• Problem requirements
An exact copy of all the data is the expected answer.
+-------+
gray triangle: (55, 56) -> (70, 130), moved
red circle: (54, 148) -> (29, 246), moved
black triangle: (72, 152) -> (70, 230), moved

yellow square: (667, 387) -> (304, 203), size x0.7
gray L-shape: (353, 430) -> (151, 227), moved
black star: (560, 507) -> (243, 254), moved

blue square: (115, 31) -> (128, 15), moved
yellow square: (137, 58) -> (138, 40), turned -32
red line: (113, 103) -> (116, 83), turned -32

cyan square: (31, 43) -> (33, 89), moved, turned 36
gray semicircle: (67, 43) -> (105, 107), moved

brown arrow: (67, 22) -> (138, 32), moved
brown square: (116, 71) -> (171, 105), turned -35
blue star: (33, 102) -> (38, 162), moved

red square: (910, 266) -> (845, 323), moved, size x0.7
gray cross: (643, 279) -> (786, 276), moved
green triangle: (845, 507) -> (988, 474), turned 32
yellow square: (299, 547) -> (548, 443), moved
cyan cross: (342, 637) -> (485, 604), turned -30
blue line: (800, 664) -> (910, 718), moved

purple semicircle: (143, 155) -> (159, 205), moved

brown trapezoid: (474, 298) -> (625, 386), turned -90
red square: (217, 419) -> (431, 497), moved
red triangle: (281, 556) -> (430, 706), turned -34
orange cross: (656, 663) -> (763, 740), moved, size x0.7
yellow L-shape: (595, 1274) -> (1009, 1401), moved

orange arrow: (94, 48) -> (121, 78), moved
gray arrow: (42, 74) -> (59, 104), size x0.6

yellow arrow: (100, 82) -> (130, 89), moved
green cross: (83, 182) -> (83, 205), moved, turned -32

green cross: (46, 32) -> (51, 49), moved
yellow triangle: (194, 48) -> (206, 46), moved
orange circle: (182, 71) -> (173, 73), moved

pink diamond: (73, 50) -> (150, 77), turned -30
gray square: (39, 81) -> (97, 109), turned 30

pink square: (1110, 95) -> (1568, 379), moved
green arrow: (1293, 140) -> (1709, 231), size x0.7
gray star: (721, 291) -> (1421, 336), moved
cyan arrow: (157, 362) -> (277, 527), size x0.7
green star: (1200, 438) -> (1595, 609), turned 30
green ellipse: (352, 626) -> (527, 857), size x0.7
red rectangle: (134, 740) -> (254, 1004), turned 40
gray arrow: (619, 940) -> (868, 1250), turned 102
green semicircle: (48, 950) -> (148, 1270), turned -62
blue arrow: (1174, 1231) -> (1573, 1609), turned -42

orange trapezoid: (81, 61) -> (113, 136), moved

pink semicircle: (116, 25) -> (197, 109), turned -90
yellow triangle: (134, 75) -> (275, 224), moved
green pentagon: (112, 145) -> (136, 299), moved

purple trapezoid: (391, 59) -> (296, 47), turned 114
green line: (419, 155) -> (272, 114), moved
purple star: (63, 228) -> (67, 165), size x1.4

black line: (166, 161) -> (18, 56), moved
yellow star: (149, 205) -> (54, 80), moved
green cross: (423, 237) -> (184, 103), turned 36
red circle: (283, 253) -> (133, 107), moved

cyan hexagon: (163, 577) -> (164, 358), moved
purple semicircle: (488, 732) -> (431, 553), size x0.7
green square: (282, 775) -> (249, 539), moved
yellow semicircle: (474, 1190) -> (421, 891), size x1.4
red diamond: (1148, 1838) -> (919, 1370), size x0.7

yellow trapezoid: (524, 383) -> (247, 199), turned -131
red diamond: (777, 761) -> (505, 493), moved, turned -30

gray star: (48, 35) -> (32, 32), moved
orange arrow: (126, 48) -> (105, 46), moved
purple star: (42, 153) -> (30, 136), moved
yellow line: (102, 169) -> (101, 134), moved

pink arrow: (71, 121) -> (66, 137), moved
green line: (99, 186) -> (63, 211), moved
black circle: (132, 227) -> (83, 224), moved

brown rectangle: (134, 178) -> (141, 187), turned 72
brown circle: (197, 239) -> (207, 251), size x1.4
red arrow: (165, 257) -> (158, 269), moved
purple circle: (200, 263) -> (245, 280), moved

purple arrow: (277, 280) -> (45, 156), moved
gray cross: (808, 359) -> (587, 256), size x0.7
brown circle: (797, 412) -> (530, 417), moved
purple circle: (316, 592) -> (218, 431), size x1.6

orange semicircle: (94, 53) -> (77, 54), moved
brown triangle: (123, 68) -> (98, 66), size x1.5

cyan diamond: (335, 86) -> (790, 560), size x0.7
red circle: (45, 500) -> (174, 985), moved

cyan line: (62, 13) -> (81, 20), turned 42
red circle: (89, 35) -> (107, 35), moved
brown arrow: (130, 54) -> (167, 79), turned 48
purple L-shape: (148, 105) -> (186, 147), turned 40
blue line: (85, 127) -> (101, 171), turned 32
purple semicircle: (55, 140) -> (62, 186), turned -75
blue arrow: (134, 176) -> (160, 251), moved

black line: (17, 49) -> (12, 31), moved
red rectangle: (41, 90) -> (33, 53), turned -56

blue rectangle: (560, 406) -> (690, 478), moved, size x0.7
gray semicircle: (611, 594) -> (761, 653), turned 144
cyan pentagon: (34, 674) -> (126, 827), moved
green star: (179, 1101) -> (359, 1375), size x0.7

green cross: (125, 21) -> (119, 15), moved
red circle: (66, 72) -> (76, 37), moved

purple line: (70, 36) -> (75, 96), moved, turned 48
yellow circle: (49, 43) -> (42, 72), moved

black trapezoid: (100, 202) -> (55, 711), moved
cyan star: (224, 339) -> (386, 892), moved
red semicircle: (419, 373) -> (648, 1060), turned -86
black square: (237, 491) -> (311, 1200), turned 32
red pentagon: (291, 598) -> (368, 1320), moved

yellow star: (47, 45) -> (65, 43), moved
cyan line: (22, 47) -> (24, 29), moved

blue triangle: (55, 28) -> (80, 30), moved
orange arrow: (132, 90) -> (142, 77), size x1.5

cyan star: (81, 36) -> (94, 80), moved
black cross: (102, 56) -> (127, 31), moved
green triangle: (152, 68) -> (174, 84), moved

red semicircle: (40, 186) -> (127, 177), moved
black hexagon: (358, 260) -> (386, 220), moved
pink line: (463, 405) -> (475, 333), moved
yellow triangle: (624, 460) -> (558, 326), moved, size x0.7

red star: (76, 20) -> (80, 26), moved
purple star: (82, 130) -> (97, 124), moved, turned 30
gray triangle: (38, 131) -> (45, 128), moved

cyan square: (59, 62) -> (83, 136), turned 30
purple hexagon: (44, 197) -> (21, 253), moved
+-------+
• Exercise output
gray triangle: (55, 56) -> (70, 130), moved
red circle: (54, 148) -> (29, 246), moved
black triangle: (72, 152) -> (70, 230), moved

yellow square: (667, 387) -> (304, 203), size x0.7
gray L-shape: (353, 430) -> (151, 227), moved
black star: (560, 507) -> (243, 254), moved

blue square: (115, 31) -> (128, 15), moved
yellow square: (137, 58) -> (138, 40), turned -32
red line: (113, 103) -> (116, 83), turned -32

cyan square: (31, 43) -> (33, 89), moved, turned 36
gray semicircle: (67, 43) -> (105, 107), moved

brown arrow: (67, 22) -> (138, 32), moved
brown square: (116, 71) -> (171, 105), turned -35
blue star: (33, 102) -> (38, 162), moved

red square: (910, 266) -> (845, 323), moved, size x0.7
gray cross: (643, 279) -> (786, 276), moved
green triangle: (845, 507) -> (988, 474), turned 32
yellow square: (299, 547) -> (548, 443), moved
cyan cross: (342, 637) -> (485, 604), turned -30
blue line: (800, 664) -> (910, 718), moved

purple semicircle: (143, 155) -> (159, 205), moved

brown trapezoid: (474, 298) -> (625, 386), turned -90
red square: (217, 419) -> (431, 497), moved
red triangle: (281, 556) -> (430, 706), turned -34
orange cross: (656, 663) -> (763, 740), moved, size x0.7
yellow L-shape: (595, 1274) -> (1009, 1401), moved

orange arrow: (94, 48) -> (121, 78), moved
gray arrow: (42, 74) -> (59, 104), size x0.6

yellow arrow: (100, 82) -> (130, 89), moved
green cross: (83, 182) -> (83, 205), moved, turned -32

green cross: (46, 32) -> (51, 49), moved
yellow triangle: (194, 48) -> (206, 46), moved
orange circle: (182, 71) -> (173, 73), moved

pink diamond: (73, 50) -> (150, 77), turned -30
gray square: (39, 81) -> (97, 109), turned 30

pink square: (1110, 95) -> (1568, 379), moved
green arrow: (1293, 140) -> (1709, 231), size x0.7
gray star: (721, 291) -> (1421, 336), moved
cyan arrow: (157, 362) -> (277, 527), size x0.7
green star: (1200, 438) -> (1595, 609), turned 30
green ellipse: (352, 626) -> (527, 857), size x0.7
red rectangle: (134, 740) -> (254, 1004), turned 40
gray arrow: (619, 940) -> (868, 1250), turned 102
green semicircle: (48, 950) -> (148, 1270), turned -62
blue arrow: (1174, 1231) -> (1573, 1609), turned -42

orange trapezoid: (81, 61) -> (113, 136), moved

pink semicircle: (116, 25) -> (197, 109), turned -90
yellow triangle: (134, 75) -> (275, 224), moved
green pentagon: (112, 145) -> (136, 299), moved

purple trapezoid: (391, 59) -> (296, 47), turned 114
green line: (419, 155) -> (272, 114), moved
purple star: (63, 228) -> (67, 165), size x1.4

black line: (166, 161) -> (18, 56), moved
yellow star: (149, 205) -> (54, 80), moved
green cross: (423, 237) -> (184, 103), turned 36
red circle: (283, 253) -> (133, 107), moved

cyan hexagon: (163, 577) -> (164, 358), moved
purple semicircle: (488, 732) -> (431, 553), size x0.7
green square: (282, 775) -> (249, 539), moved
yellow semicircle: (474, 1190) -> (421, 891), size x1.4
red diamond: (1148, 1838) -> (919, 1370), size x0.7

yellow trapezoid: (524, 383) -> (247, 199), turned -131
red diamond: (777, 761) -> (505, 493), moved, turned -30

gray star: (48, 35) -> (32, 32), moved
orange arrow: (126, 48) -> (105, 46), moved
purple star: (42, 153) -> (30, 136), moved
yellow line: (102, 169) -> (101, 134), moved

pink arrow: (71, 121) -> (66, 137), moved
green line: (99, 186) -> (63, 211), moved
black circle: (132, 227) -> (83, 224), moved

brown rectangle: (134, 178) -> (141, 187), turned 72
brown circle: (197, 239) -> (207, 251), size x1.4
red arrow: (165, 257) -> (158, 269), moved
purple circle: (200, 263) -> (245, 280), moved

purple arrow: (277, 280) -> (45, 156), moved
gray cross: (808, 359) -> (587, 256), size x0.7
brown circle: (797, 412) -> (530, 417), moved
purple circle: (316, 592) -> (218, 431), size x1.6

orange semicircle: (94, 53) -> (77, 54), moved
brown triangle: (123, 68) -> (98, 66), size x1.5

cyan diamond: (335, 86) -> (790, 560), size x0.7
red circle: (45, 500) -> (174, 985), moved

cyan line: (62, 13) -> (81, 20), turned 42
red circle: (89, 35) -> (107, 35), moved
brown arrow: (130, 54) -> (167, 79), turned 48
purple L-shape: (148, 105) -> (186, 147), turned 40
blue line: (85, 127) -> (101, 171), turned 32
purple semicircle: (55, 140) -> (62, 186), turned -75
blue arrow: (134, 176) -> (160, 251), moved

black line: (17, 49) -> (12, 31), moved
red rectangle: (41, 90) -> (33, 53), turned -56

blue rectangle: (560, 406) -> (690, 478), moved, size x0.7
gray semicircle: (611, 594) -> (761, 653), turned 144
cyan pentagon: (34, 674) -> (126, 827), moved
green star: (179, 1101) -> (359, 1375), size x0.7

green cross: (125, 21) -> (119, 15), moved
red circle: (66, 72) -> (76, 37), moved

purple line: (70, 36) -> (75, 96), moved, turned 48
yellow circle: (49, 43) -> (42, 72), moved

black trapezoid: (100, 202) -> (55, 711), moved
cyan star: (224, 339) -> (386, 892), moved
red semicircle: (419, 373) -> (648, 1060), turned -86
black square: (237, 491) -> (311, 1200), turned 32
red pentagon: (291, 598) -> (368, 1320), moved

yellow star: (47, 45) -> (65, 43), moved
cyan line: (22, 47) -> (24, 29), moved

blue triangle: (55, 28) -> (80, 30), moved
orange arrow: (132, 90) -> (142, 77), size x1.5

cyan star: (81, 36) -> (94, 80), moved
black cross: (102, 56) -> (127, 31), moved
green triangle: (152, 68) -> (174, 84), moved

red semicircle: (40, 186) -> (127, 177), moved
black hexagon: (358, 260) -> (386, 220), moved
pink line: (463, 405) -> (475, 333), moved
yellow triangle: (624, 460) -> (558, 326), moved, size x0.7

red star: (76, 20) -> (80, 26), moved
purple star: (82, 130) -> (97, 124), moved, turned 30
gray triangle: (38, 131) -> (45, 128), moved

cyan square: (59, 62) -> (83, 136), turned 30
purple hexagon: (44, 197) -> (21, 253), moved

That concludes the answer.